(INPUT RECORDS begins)
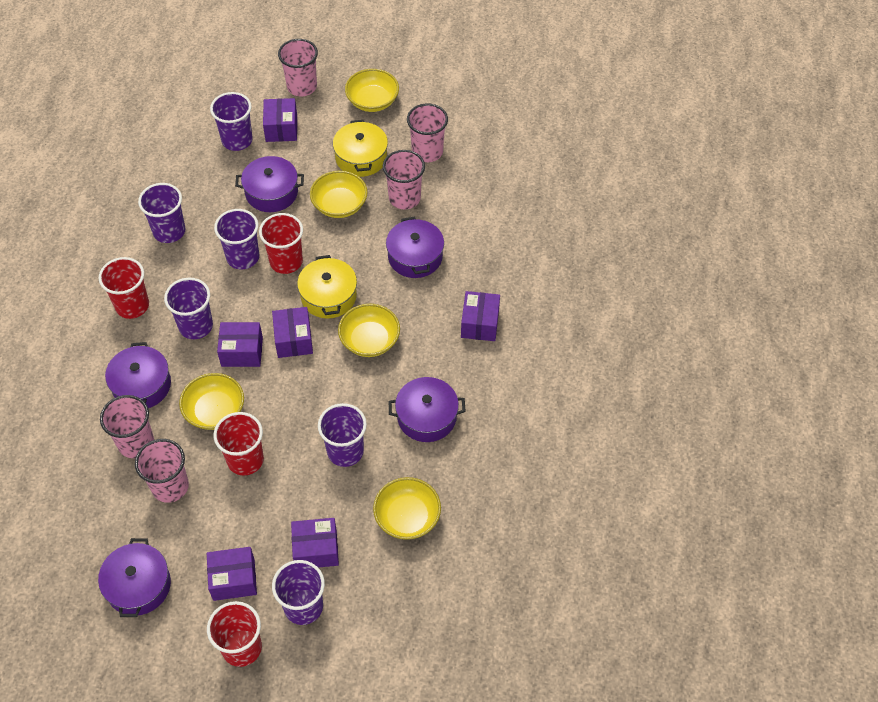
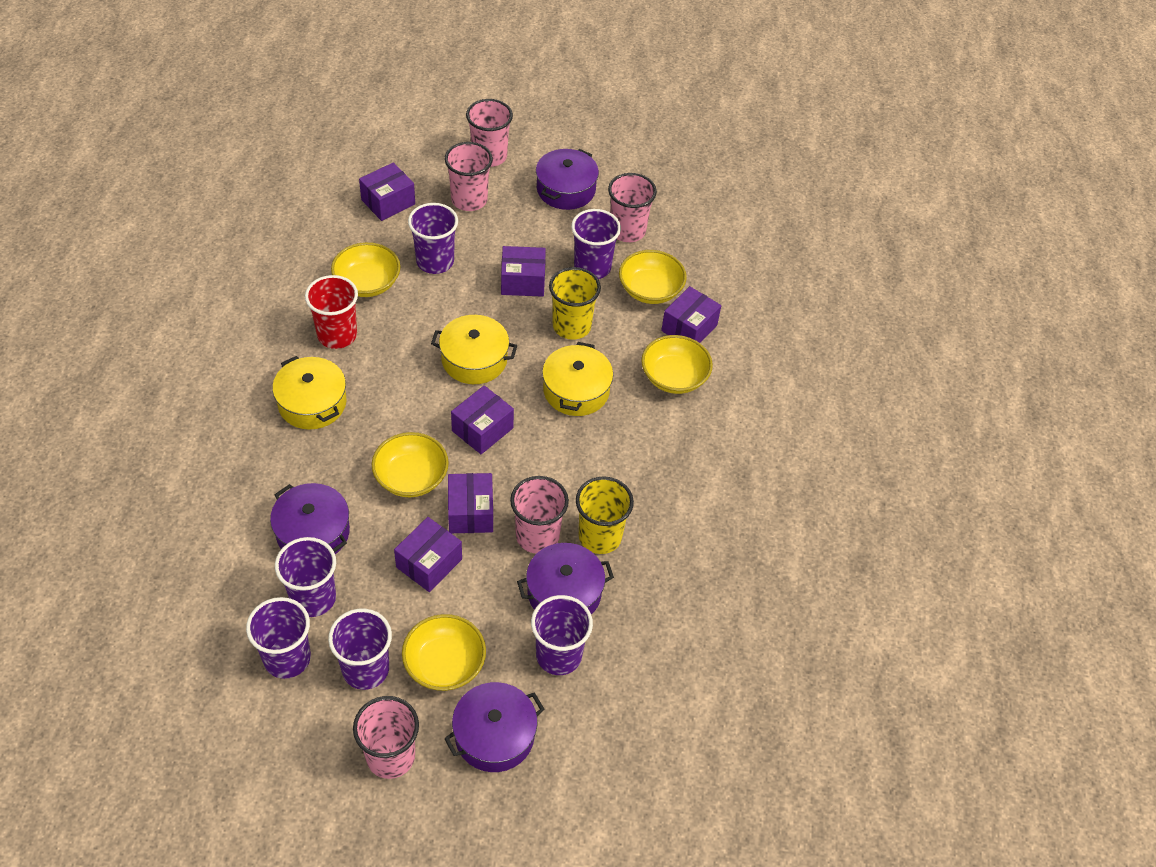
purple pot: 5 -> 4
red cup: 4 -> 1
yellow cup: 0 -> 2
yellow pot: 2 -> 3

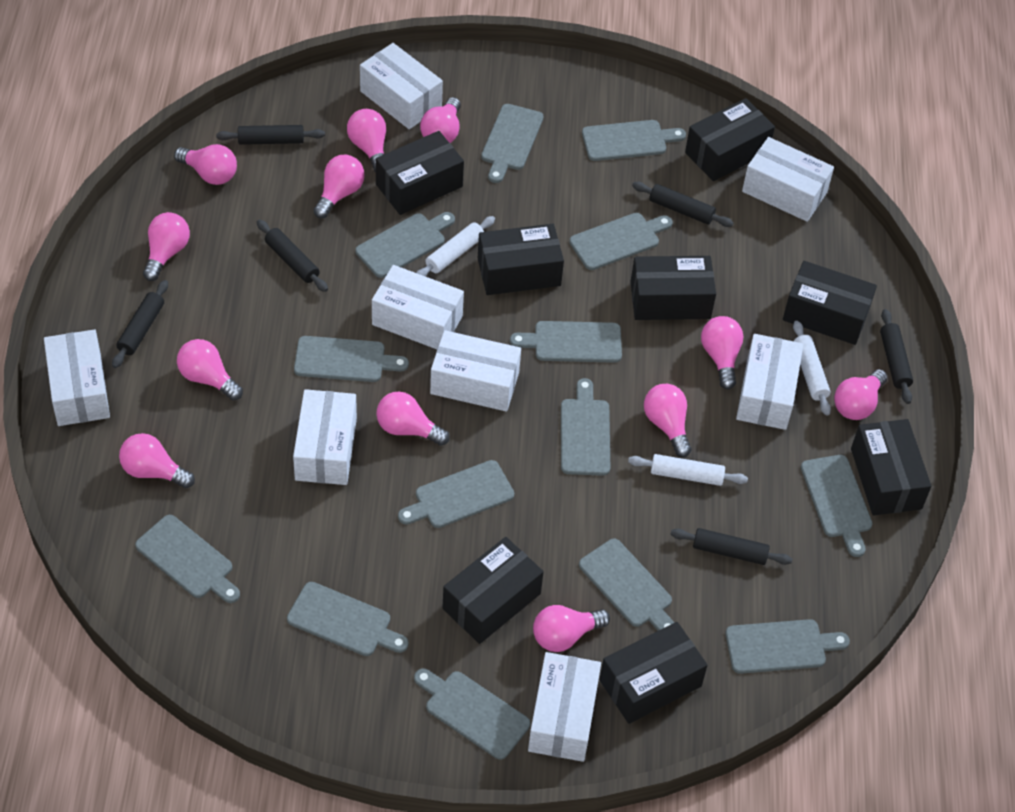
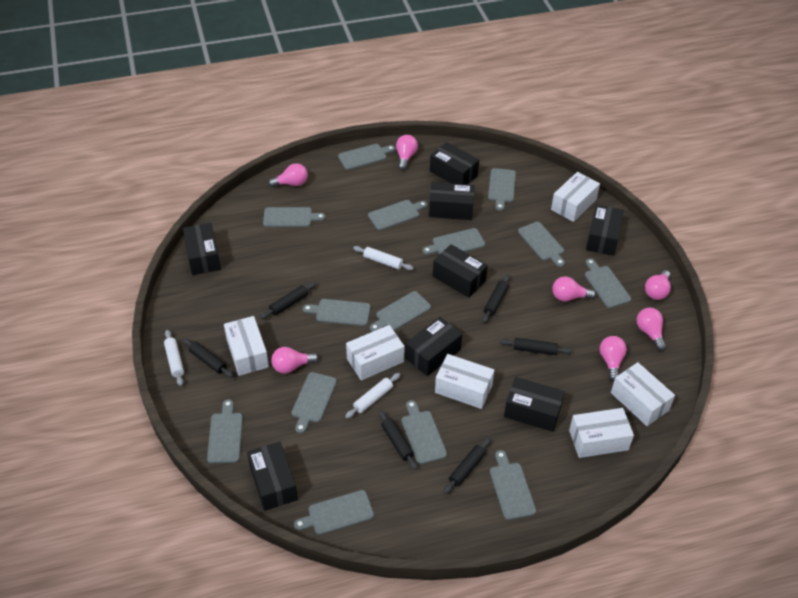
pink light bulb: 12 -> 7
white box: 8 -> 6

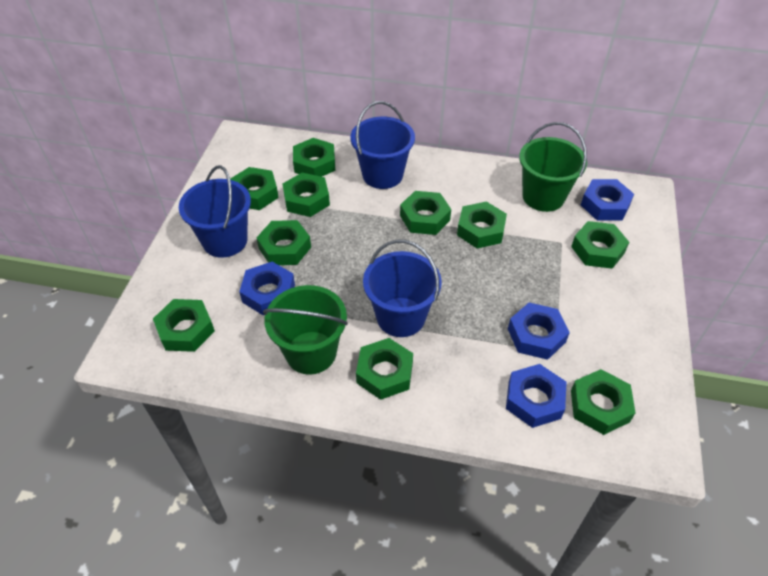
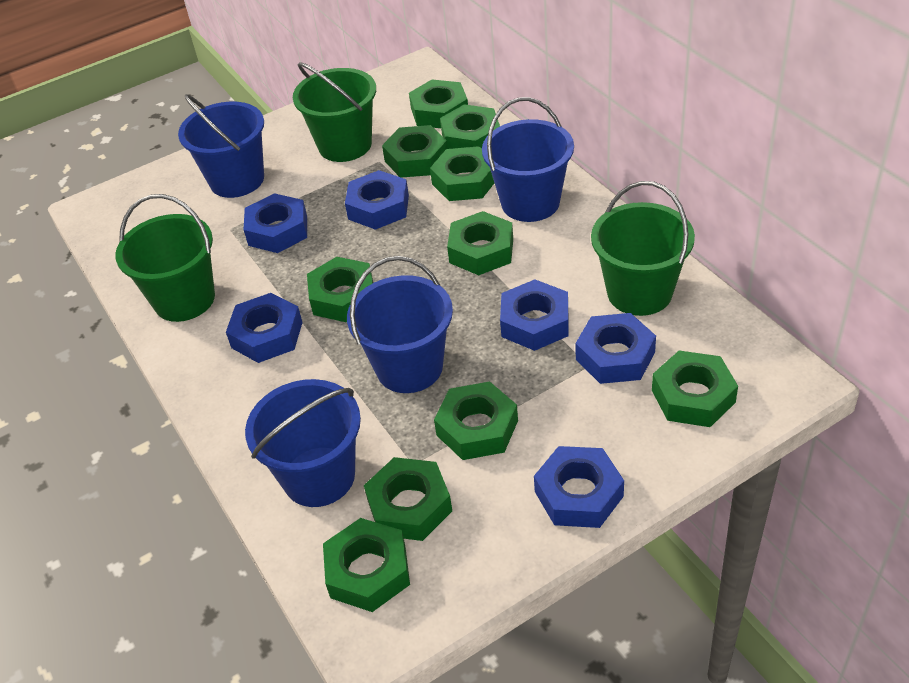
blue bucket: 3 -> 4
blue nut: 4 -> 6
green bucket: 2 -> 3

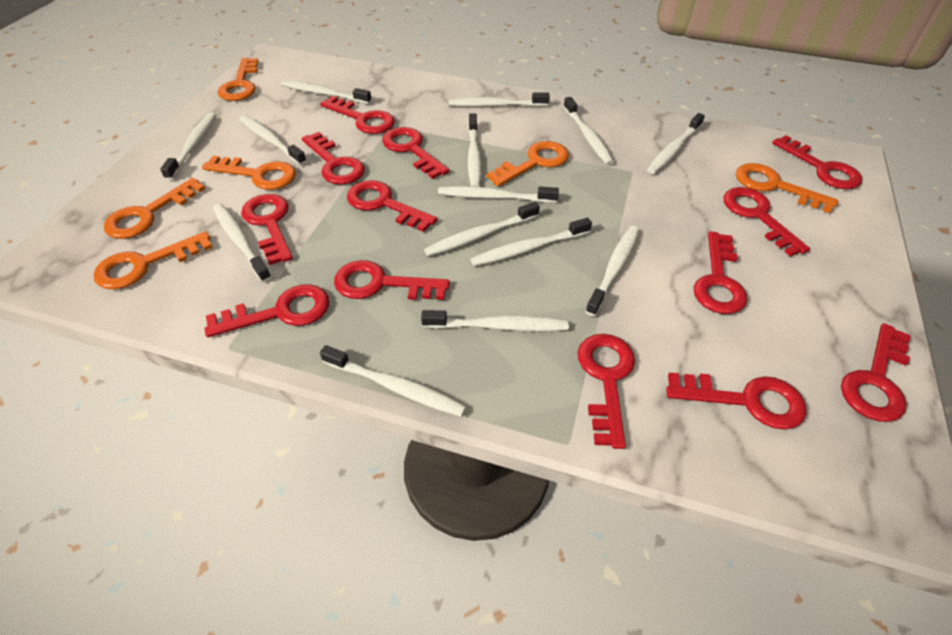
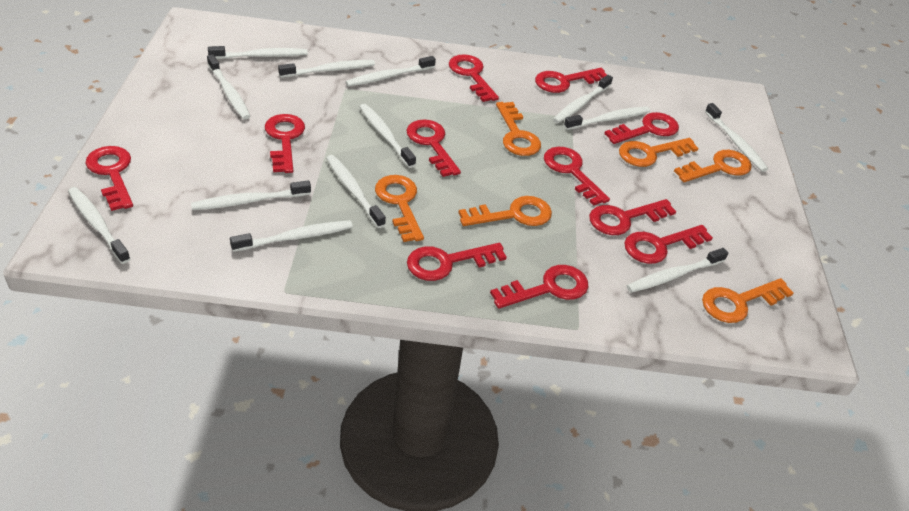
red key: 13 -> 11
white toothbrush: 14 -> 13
(INPUT RECORDS ends)
TASK INSTRUCTIONS >> Could you restate every record above word for word, leaving the pictures out?

RESPONSE >>
purple pot: 5 -> 4
red cup: 4 -> 1
yellow cup: 0 -> 2
yellow pot: 2 -> 3

pink light bulb: 12 -> 7
white box: 8 -> 6

blue bucket: 3 -> 4
blue nut: 4 -> 6
green bucket: 2 -> 3

red key: 13 -> 11
white toothbrush: 14 -> 13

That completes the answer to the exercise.